Source data:
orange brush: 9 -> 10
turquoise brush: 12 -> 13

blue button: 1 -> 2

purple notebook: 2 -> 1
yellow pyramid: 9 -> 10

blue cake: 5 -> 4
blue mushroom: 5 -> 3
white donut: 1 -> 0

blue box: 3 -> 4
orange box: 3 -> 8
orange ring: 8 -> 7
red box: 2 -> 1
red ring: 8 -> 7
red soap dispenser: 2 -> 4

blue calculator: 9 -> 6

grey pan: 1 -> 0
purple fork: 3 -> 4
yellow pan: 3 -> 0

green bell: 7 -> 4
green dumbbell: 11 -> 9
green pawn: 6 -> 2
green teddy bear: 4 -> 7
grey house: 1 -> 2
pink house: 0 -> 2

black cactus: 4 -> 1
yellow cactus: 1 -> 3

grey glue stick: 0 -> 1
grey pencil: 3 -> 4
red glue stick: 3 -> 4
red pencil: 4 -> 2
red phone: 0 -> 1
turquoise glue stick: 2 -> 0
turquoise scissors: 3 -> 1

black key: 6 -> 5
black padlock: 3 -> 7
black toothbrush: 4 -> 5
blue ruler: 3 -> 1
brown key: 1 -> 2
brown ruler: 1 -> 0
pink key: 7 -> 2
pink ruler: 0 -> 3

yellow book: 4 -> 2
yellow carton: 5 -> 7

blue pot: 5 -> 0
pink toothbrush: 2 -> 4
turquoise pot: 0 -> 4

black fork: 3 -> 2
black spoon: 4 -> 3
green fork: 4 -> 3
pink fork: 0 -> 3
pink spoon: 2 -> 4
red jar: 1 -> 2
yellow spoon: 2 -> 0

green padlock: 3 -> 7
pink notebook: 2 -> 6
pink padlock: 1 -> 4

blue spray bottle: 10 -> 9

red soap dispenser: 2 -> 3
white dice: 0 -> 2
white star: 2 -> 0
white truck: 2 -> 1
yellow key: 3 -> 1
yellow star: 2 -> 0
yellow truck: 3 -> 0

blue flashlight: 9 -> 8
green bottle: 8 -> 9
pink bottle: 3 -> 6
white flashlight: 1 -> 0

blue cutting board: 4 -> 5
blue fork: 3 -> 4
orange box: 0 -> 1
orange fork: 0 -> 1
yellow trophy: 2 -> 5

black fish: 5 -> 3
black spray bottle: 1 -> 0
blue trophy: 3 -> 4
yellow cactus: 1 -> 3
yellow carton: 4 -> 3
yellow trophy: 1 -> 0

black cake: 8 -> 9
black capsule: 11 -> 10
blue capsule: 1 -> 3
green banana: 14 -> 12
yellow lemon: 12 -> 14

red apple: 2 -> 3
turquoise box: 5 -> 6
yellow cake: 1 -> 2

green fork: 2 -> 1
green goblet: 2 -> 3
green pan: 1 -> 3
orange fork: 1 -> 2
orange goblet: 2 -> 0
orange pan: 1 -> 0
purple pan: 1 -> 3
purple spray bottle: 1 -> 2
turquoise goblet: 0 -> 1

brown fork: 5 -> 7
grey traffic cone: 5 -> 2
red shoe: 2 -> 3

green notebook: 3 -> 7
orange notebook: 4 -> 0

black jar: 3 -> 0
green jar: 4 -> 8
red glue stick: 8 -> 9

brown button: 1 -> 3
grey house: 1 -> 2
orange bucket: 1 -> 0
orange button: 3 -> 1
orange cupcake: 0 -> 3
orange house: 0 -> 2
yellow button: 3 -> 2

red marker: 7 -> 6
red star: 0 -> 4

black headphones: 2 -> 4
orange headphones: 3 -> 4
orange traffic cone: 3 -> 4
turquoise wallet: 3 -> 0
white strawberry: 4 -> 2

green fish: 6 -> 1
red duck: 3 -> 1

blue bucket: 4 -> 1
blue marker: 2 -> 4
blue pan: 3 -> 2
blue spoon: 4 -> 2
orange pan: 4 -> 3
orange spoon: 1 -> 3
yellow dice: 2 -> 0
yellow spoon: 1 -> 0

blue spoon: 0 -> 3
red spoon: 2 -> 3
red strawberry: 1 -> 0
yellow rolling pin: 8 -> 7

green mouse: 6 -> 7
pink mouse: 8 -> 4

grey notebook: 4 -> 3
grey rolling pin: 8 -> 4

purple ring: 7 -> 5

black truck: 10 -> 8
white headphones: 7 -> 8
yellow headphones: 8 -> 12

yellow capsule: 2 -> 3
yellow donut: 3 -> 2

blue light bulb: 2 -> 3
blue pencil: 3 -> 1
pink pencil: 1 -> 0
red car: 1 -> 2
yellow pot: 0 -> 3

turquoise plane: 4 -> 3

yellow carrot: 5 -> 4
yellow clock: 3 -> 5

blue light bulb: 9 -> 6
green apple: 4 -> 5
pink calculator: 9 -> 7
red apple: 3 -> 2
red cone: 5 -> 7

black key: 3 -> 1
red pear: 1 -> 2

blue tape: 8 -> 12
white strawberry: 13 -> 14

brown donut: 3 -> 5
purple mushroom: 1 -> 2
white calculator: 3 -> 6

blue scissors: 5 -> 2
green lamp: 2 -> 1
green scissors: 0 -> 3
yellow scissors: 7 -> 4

## EXERCISE
All the records, from the first line to the last: repeat them exactly.

## RESPONSE FOR THIS EXERCISE
orange brush: 9 -> 10
turquoise brush: 12 -> 13

blue button: 1 -> 2

purple notebook: 2 -> 1
yellow pyramid: 9 -> 10

blue cake: 5 -> 4
blue mushroom: 5 -> 3
white donut: 1 -> 0

blue box: 3 -> 4
orange box: 3 -> 8
orange ring: 8 -> 7
red box: 2 -> 1
red ring: 8 -> 7
red soap dispenser: 2 -> 4

blue calculator: 9 -> 6

grey pan: 1 -> 0
purple fork: 3 -> 4
yellow pan: 3 -> 0

green bell: 7 -> 4
green dumbbell: 11 -> 9
green pawn: 6 -> 2
green teddy bear: 4 -> 7
grey house: 1 -> 2
pink house: 0 -> 2

black cactus: 4 -> 1
yellow cactus: 1 -> 3

grey glue stick: 0 -> 1
grey pencil: 3 -> 4
red glue stick: 3 -> 4
red pencil: 4 -> 2
red phone: 0 -> 1
turquoise glue stick: 2 -> 0
turquoise scissors: 3 -> 1

black key: 6 -> 5
black padlock: 3 -> 7
black toothbrush: 4 -> 5
blue ruler: 3 -> 1
brown key: 1 -> 2
brown ruler: 1 -> 0
pink key: 7 -> 2
pink ruler: 0 -> 3

yellow book: 4 -> 2
yellow carton: 5 -> 7

blue pot: 5 -> 0
pink toothbrush: 2 -> 4
turquoise pot: 0 -> 4

black fork: 3 -> 2
black spoon: 4 -> 3
green fork: 4 -> 3
pink fork: 0 -> 3
pink spoon: 2 -> 4
red jar: 1 -> 2
yellow spoon: 2 -> 0

green padlock: 3 -> 7
pink notebook: 2 -> 6
pink padlock: 1 -> 4

blue spray bottle: 10 -> 9

red soap dispenser: 2 -> 3
white dice: 0 -> 2
white star: 2 -> 0
white truck: 2 -> 1
yellow key: 3 -> 1
yellow star: 2 -> 0
yellow truck: 3 -> 0

blue flashlight: 9 -> 8
green bottle: 8 -> 9
pink bottle: 3 -> 6
white flashlight: 1 -> 0

blue cutting board: 4 -> 5
blue fork: 3 -> 4
orange box: 0 -> 1
orange fork: 0 -> 1
yellow trophy: 2 -> 5

black fish: 5 -> 3
black spray bottle: 1 -> 0
blue trophy: 3 -> 4
yellow cactus: 1 -> 3
yellow carton: 4 -> 3
yellow trophy: 1 -> 0

black cake: 8 -> 9
black capsule: 11 -> 10
blue capsule: 1 -> 3
green banana: 14 -> 12
yellow lemon: 12 -> 14

red apple: 2 -> 3
turquoise box: 5 -> 6
yellow cake: 1 -> 2

green fork: 2 -> 1
green goblet: 2 -> 3
green pan: 1 -> 3
orange fork: 1 -> 2
orange goblet: 2 -> 0
orange pan: 1 -> 0
purple pan: 1 -> 3
purple spray bottle: 1 -> 2
turquoise goblet: 0 -> 1

brown fork: 5 -> 7
grey traffic cone: 5 -> 2
red shoe: 2 -> 3

green notebook: 3 -> 7
orange notebook: 4 -> 0

black jar: 3 -> 0
green jar: 4 -> 8
red glue stick: 8 -> 9

brown button: 1 -> 3
grey house: 1 -> 2
orange bucket: 1 -> 0
orange button: 3 -> 1
orange cupcake: 0 -> 3
orange house: 0 -> 2
yellow button: 3 -> 2

red marker: 7 -> 6
red star: 0 -> 4

black headphones: 2 -> 4
orange headphones: 3 -> 4
orange traffic cone: 3 -> 4
turquoise wallet: 3 -> 0
white strawberry: 4 -> 2

green fish: 6 -> 1
red duck: 3 -> 1

blue bucket: 4 -> 1
blue marker: 2 -> 4
blue pan: 3 -> 2
blue spoon: 4 -> 2
orange pan: 4 -> 3
orange spoon: 1 -> 3
yellow dice: 2 -> 0
yellow spoon: 1 -> 0

blue spoon: 0 -> 3
red spoon: 2 -> 3
red strawberry: 1 -> 0
yellow rolling pin: 8 -> 7

green mouse: 6 -> 7
pink mouse: 8 -> 4

grey notebook: 4 -> 3
grey rolling pin: 8 -> 4

purple ring: 7 -> 5

black truck: 10 -> 8
white headphones: 7 -> 8
yellow headphones: 8 -> 12

yellow capsule: 2 -> 3
yellow donut: 3 -> 2

blue light bulb: 2 -> 3
blue pencil: 3 -> 1
pink pencil: 1 -> 0
red car: 1 -> 2
yellow pot: 0 -> 3

turquoise plane: 4 -> 3

yellow carrot: 5 -> 4
yellow clock: 3 -> 5

blue light bulb: 9 -> 6
green apple: 4 -> 5
pink calculator: 9 -> 7
red apple: 3 -> 2
red cone: 5 -> 7

black key: 3 -> 1
red pear: 1 -> 2

blue tape: 8 -> 12
white strawberry: 13 -> 14

brown donut: 3 -> 5
purple mushroom: 1 -> 2
white calculator: 3 -> 6

blue scissors: 5 -> 2
green lamp: 2 -> 1
green scissors: 0 -> 3
yellow scissors: 7 -> 4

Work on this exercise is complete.